↓

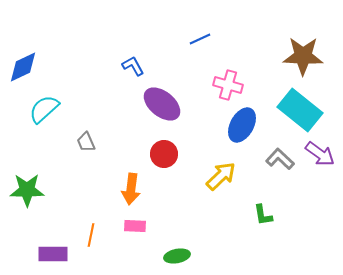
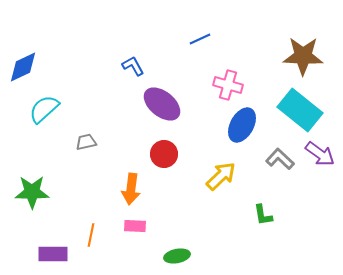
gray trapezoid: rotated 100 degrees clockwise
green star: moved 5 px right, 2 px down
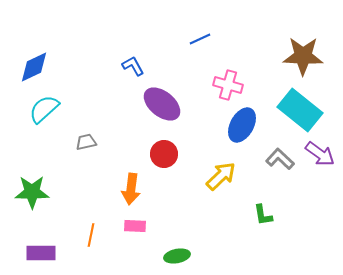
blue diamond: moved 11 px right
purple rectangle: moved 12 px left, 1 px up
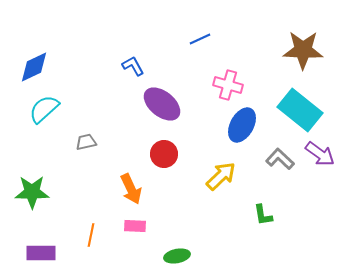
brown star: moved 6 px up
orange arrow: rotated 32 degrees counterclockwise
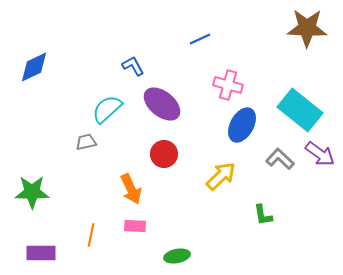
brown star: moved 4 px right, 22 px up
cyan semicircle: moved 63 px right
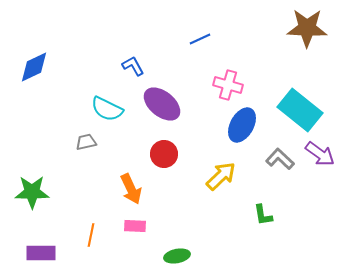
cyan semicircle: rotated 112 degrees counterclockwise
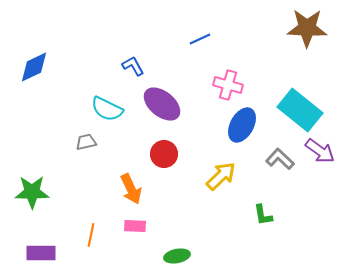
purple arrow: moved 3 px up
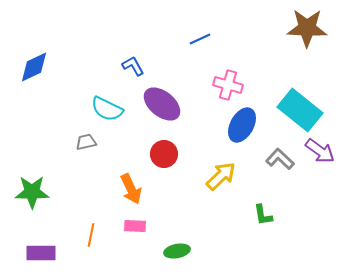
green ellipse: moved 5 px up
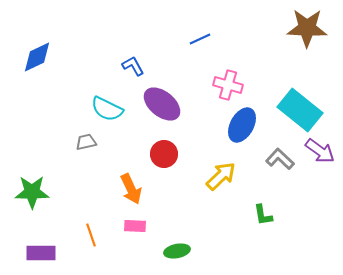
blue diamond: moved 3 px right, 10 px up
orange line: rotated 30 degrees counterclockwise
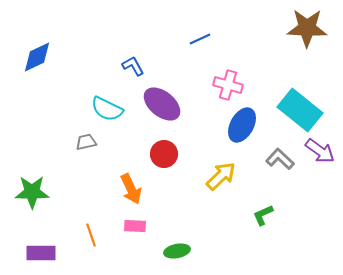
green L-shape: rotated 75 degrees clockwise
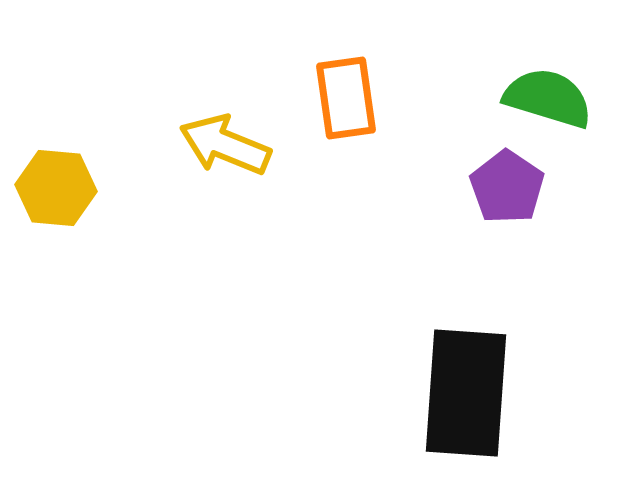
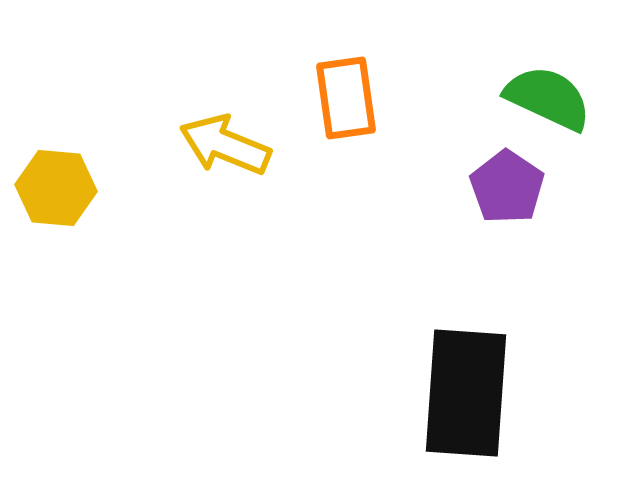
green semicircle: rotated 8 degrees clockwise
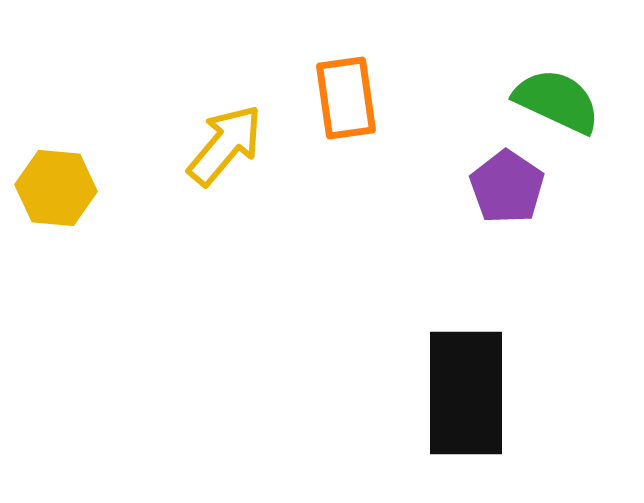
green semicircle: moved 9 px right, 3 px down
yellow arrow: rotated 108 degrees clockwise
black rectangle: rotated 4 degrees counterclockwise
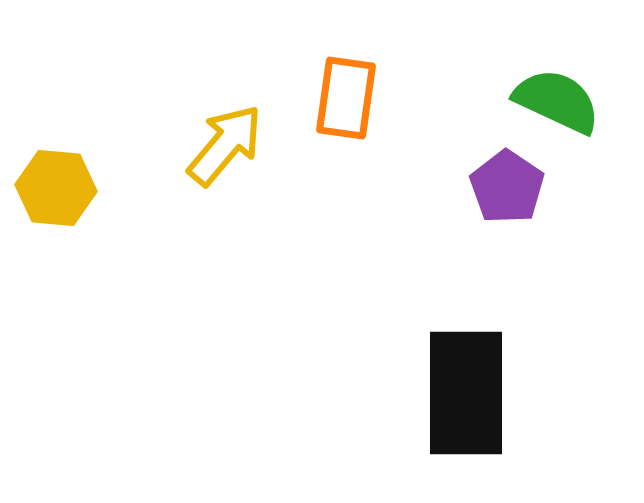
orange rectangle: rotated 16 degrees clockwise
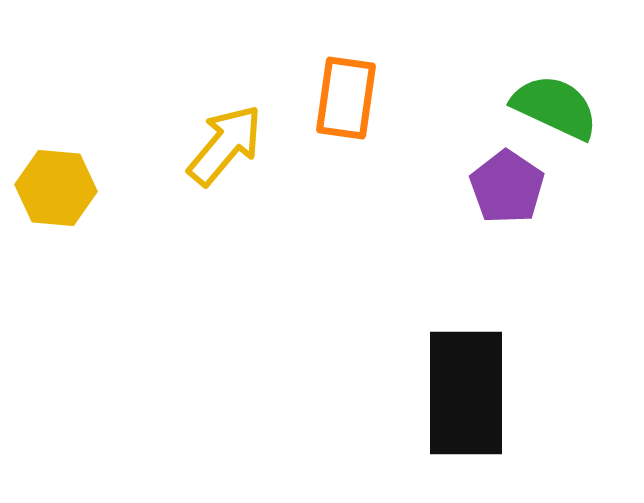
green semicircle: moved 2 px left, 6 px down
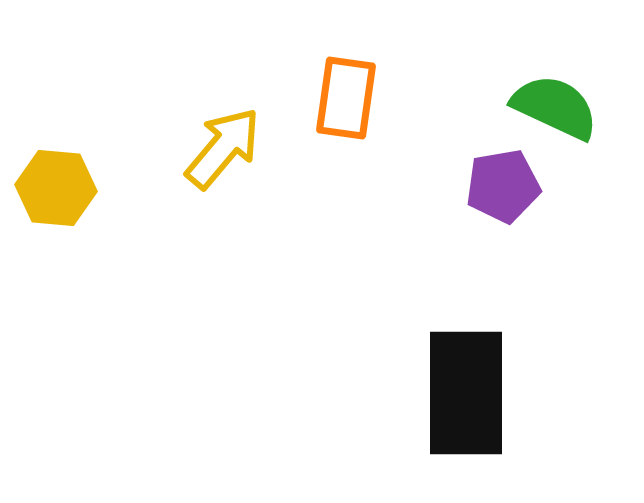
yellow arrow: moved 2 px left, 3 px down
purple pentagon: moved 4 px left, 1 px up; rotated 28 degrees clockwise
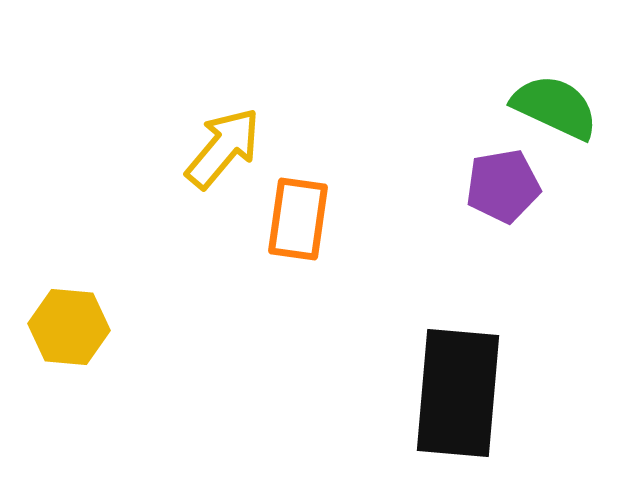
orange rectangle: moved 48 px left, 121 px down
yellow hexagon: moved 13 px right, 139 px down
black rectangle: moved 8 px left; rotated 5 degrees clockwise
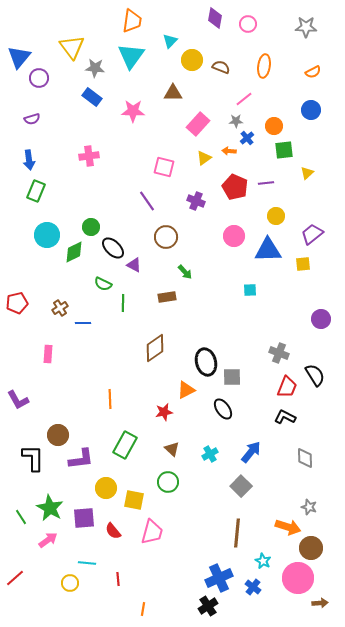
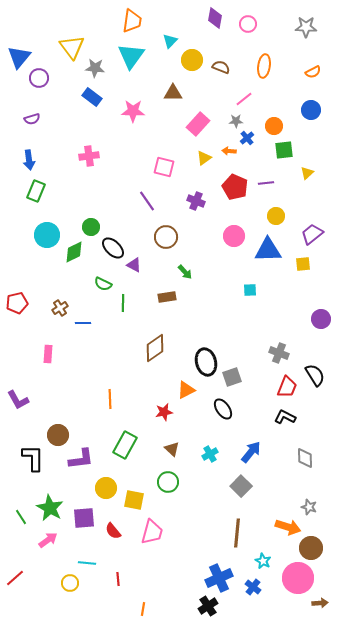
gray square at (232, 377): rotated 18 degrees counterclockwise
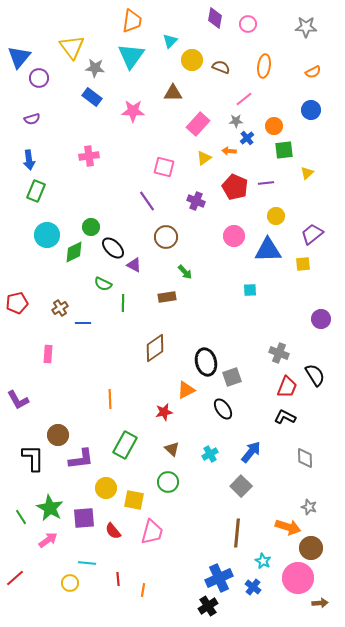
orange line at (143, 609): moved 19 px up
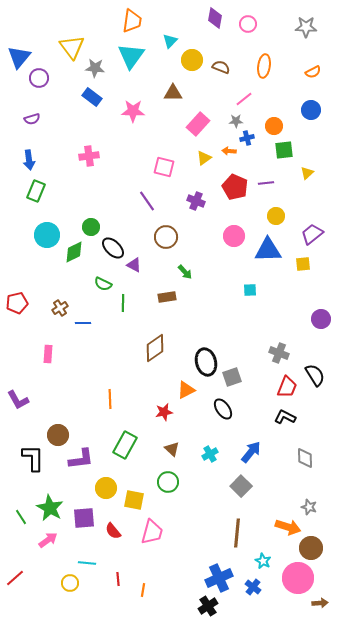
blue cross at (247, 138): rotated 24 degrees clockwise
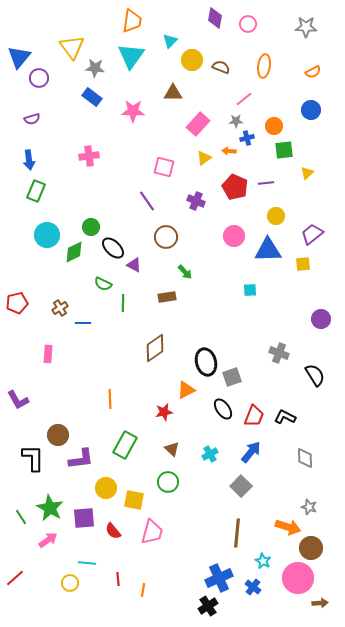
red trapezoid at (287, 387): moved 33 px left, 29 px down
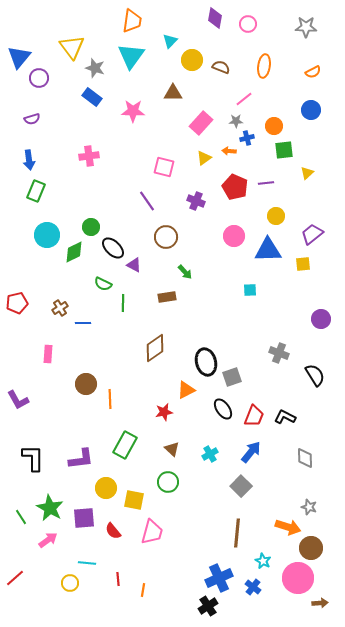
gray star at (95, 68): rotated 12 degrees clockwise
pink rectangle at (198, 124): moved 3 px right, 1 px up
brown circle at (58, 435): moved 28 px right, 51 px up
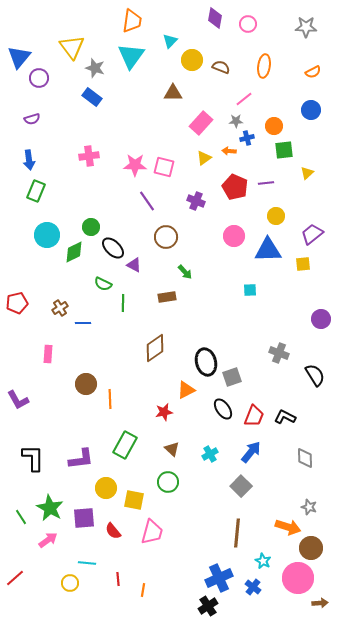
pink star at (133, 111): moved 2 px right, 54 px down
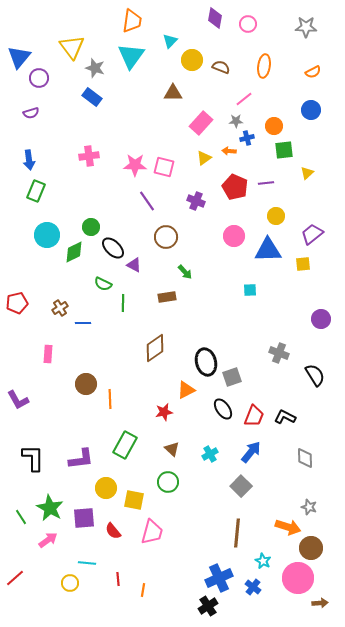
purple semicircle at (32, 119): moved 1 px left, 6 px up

↑

- _Aim_
Reproduce all of the rows above word for word, omitting the picture lines.

- _Exercise answer_
gray trapezoid: rotated 100 degrees clockwise
green star: moved 5 px right, 2 px down
blue diamond: moved 11 px right
purple rectangle: moved 12 px left, 1 px up
brown star: moved 6 px up
orange arrow: rotated 32 degrees counterclockwise
brown star: moved 4 px right, 22 px up
cyan semicircle: moved 63 px right
cyan semicircle: rotated 112 degrees counterclockwise
purple arrow: moved 3 px up
green ellipse: moved 5 px up
blue diamond: moved 3 px right, 10 px up
orange line: rotated 30 degrees counterclockwise
green L-shape: rotated 75 degrees clockwise
green semicircle: rotated 8 degrees clockwise
green semicircle: moved 9 px right, 3 px down
yellow arrow: rotated 108 degrees clockwise
black rectangle: rotated 4 degrees counterclockwise
orange rectangle: rotated 16 degrees clockwise
green semicircle: moved 2 px left, 6 px down
yellow arrow: moved 2 px left, 3 px down
purple pentagon: moved 4 px left, 1 px up; rotated 28 degrees clockwise
orange rectangle: moved 48 px left, 121 px down
yellow hexagon: moved 13 px right, 139 px down
black rectangle: moved 8 px left; rotated 5 degrees clockwise
gray square at (232, 377): rotated 18 degrees counterclockwise
orange line at (143, 609): moved 19 px up
blue cross at (247, 138): rotated 24 degrees clockwise
red trapezoid at (287, 387): moved 33 px left, 29 px down
gray star at (95, 68): rotated 12 degrees clockwise
pink rectangle at (198, 124): moved 3 px right, 1 px up
brown circle at (58, 435): moved 28 px right, 51 px up
pink star at (133, 111): moved 2 px right, 54 px down
purple semicircle at (32, 119): moved 1 px left, 6 px up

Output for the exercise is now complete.